WHAT TO PRODUCE
All of the entries below should be returned verbatim, apart from the pictures.

-*-*-

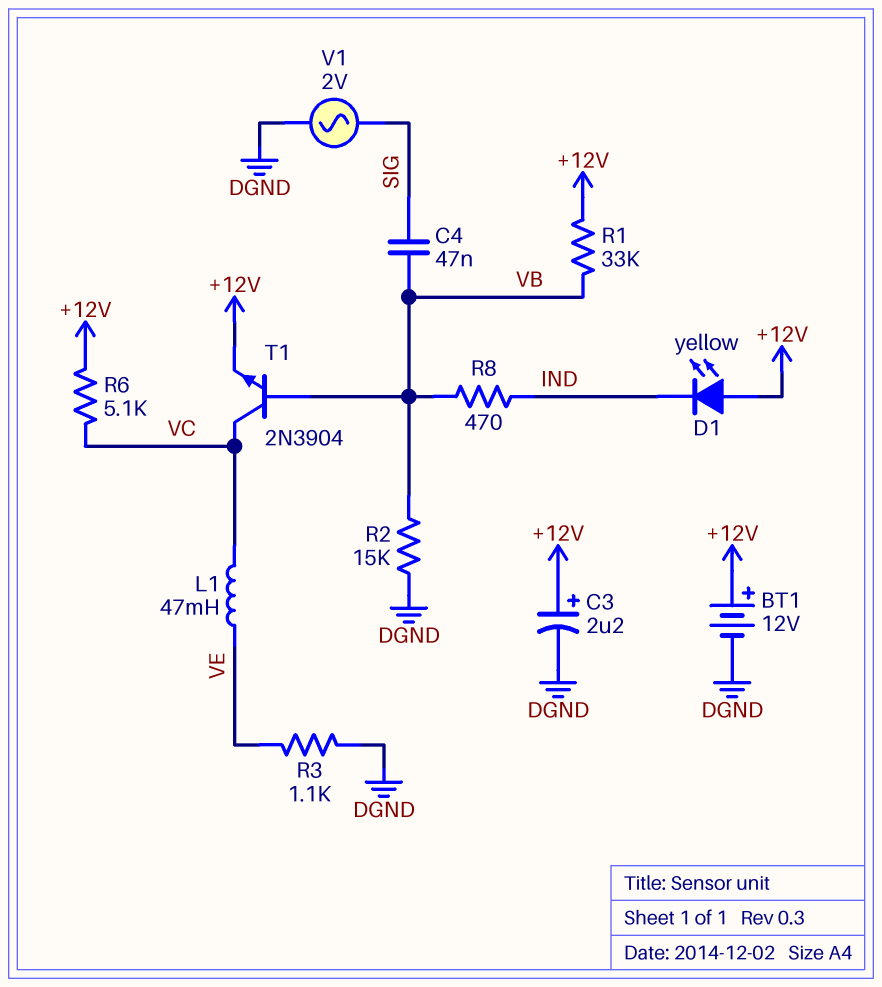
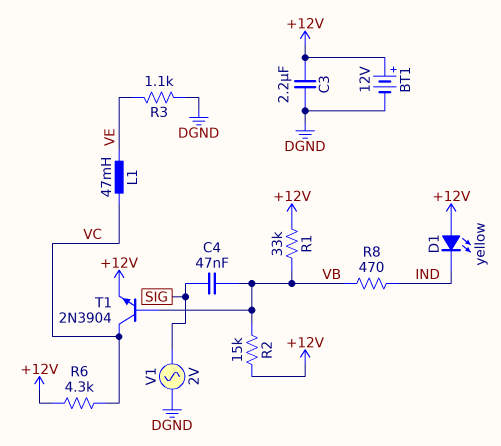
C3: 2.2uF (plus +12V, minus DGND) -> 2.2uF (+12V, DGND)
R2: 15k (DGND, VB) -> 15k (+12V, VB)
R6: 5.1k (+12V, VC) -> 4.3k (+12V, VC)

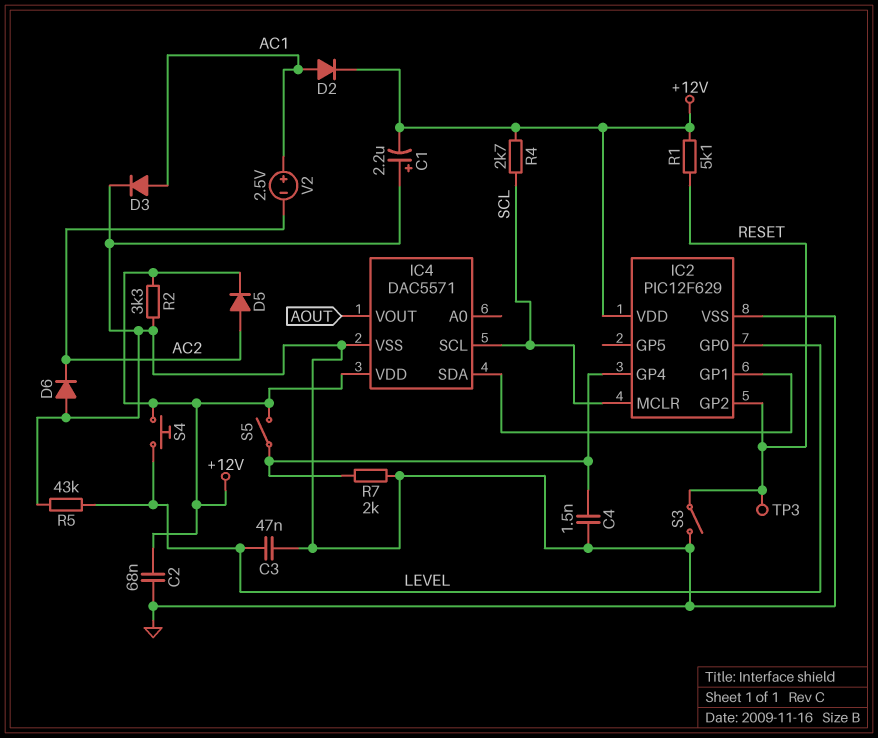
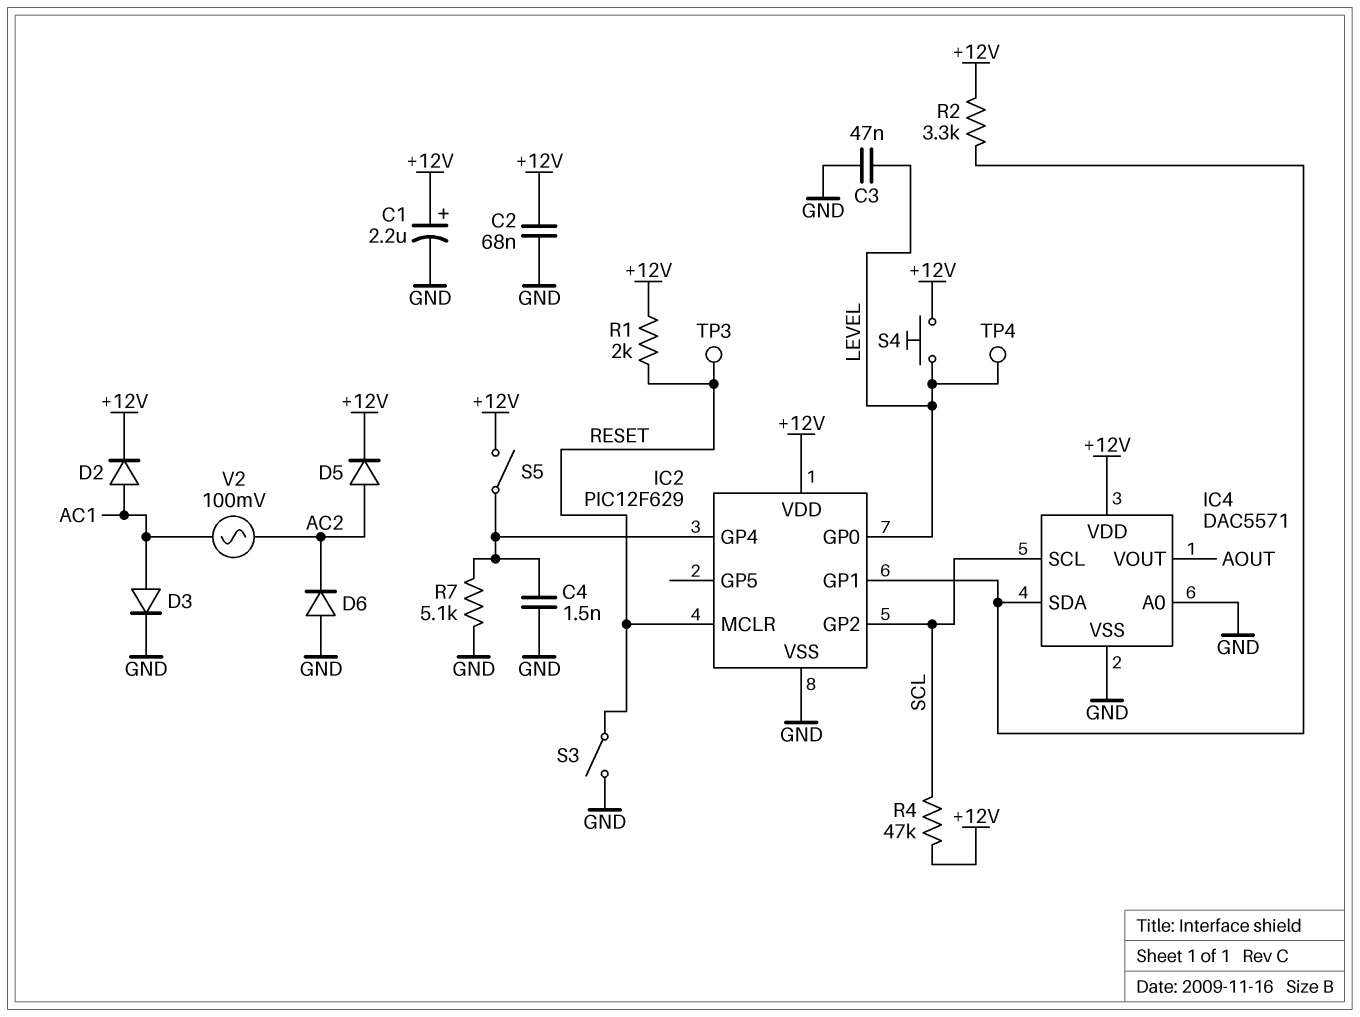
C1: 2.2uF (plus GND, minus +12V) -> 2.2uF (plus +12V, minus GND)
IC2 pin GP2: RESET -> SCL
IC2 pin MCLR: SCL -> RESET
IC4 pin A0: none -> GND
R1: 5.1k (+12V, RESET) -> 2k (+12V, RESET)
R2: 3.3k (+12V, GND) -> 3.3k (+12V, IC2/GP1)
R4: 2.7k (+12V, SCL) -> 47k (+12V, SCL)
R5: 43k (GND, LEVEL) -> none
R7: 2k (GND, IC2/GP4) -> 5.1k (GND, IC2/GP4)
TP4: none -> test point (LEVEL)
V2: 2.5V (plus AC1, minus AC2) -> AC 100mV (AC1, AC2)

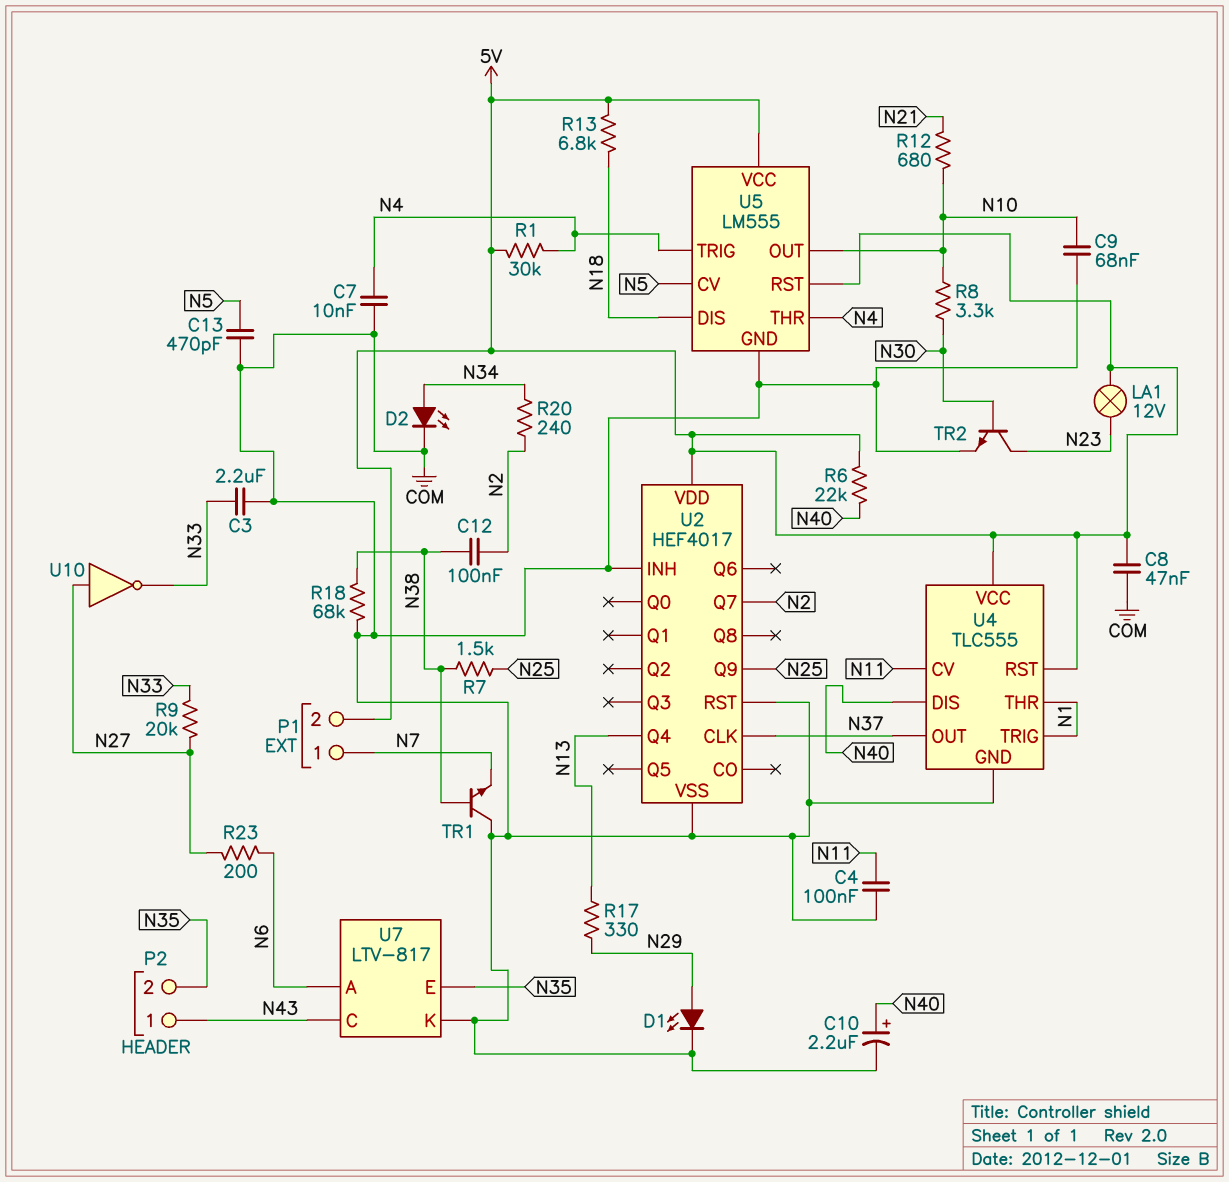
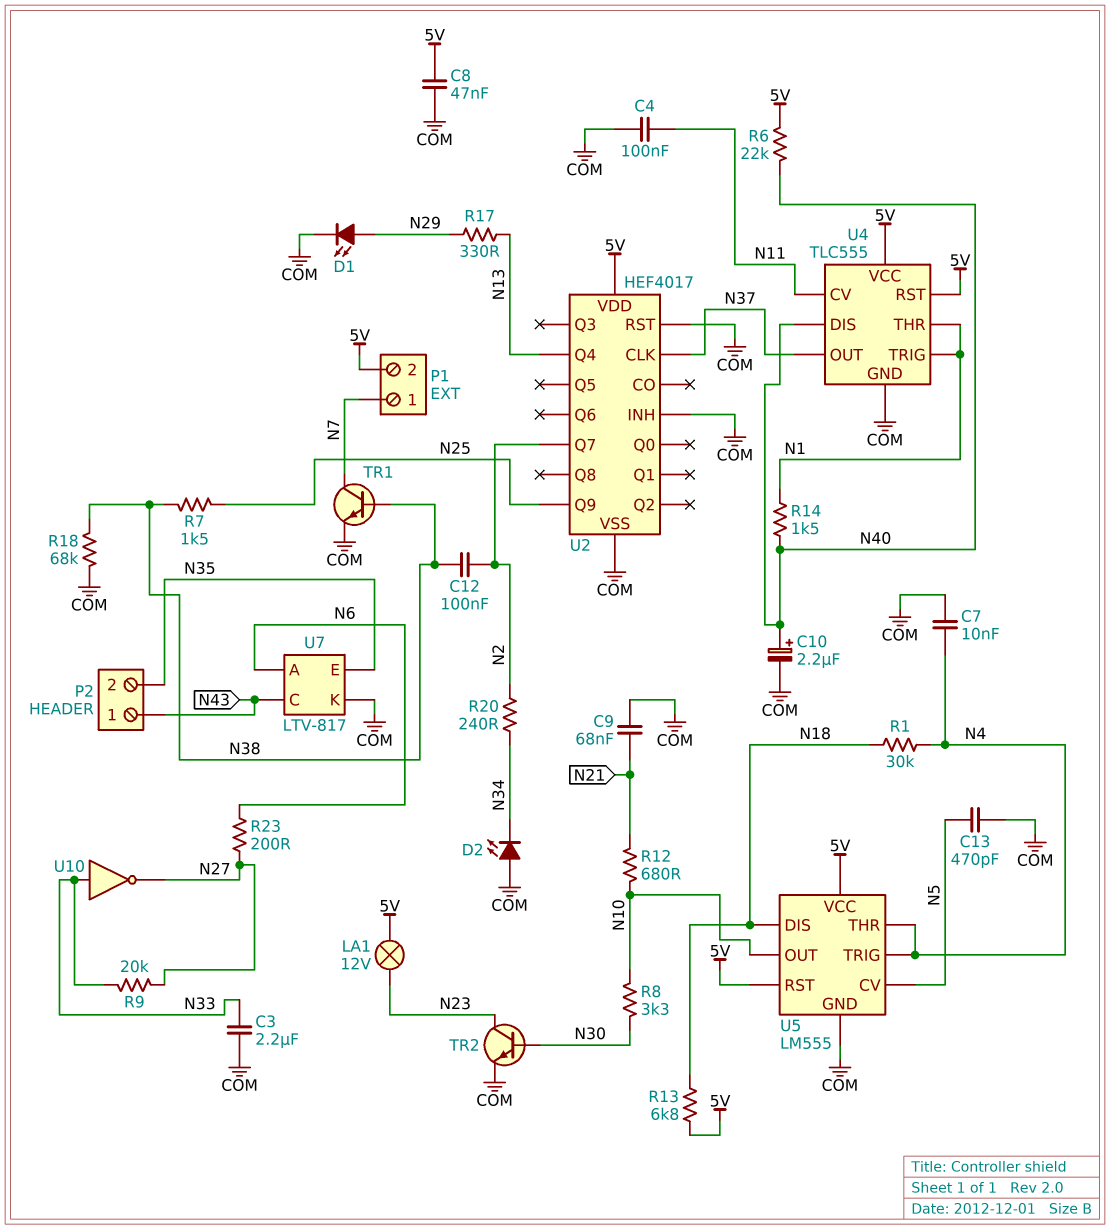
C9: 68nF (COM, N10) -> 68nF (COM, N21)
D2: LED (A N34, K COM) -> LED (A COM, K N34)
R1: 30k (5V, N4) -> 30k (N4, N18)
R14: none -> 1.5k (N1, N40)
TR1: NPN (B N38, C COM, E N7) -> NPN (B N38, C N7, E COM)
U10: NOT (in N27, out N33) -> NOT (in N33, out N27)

-*-*-

RESPONSE BOX
C3: 2.2uF (plus +12V, minus DGND) -> 2.2uF (+12V, DGND)
R2: 15k (DGND, VB) -> 15k (+12V, VB)
R6: 5.1k (+12V, VC) -> 4.3k (+12V, VC)

C1: 2.2uF (plus GND, minus +12V) -> 2.2uF (plus +12V, minus GND)
IC2 pin GP2: RESET -> SCL
IC2 pin MCLR: SCL -> RESET
IC4 pin A0: none -> GND
R1: 5.1k (+12V, RESET) -> 2k (+12V, RESET)
R2: 3.3k (+12V, GND) -> 3.3k (+12V, IC2/GP1)
R4: 2.7k (+12V, SCL) -> 47k (+12V, SCL)
R5: 43k (GND, LEVEL) -> none
R7: 2k (GND, IC2/GP4) -> 5.1k (GND, IC2/GP4)
TP4: none -> test point (LEVEL)
V2: 2.5V (plus AC1, minus AC2) -> AC 100mV (AC1, AC2)

C9: 68nF (COM, N10) -> 68nF (COM, N21)
D2: LED (A N34, K COM) -> LED (A COM, K N34)
R1: 30k (5V, N4) -> 30k (N4, N18)
R14: none -> 1.5k (N1, N40)
TR1: NPN (B N38, C COM, E N7) -> NPN (B N38, C N7, E COM)
U10: NOT (in N27, out N33) -> NOT (in N33, out N27)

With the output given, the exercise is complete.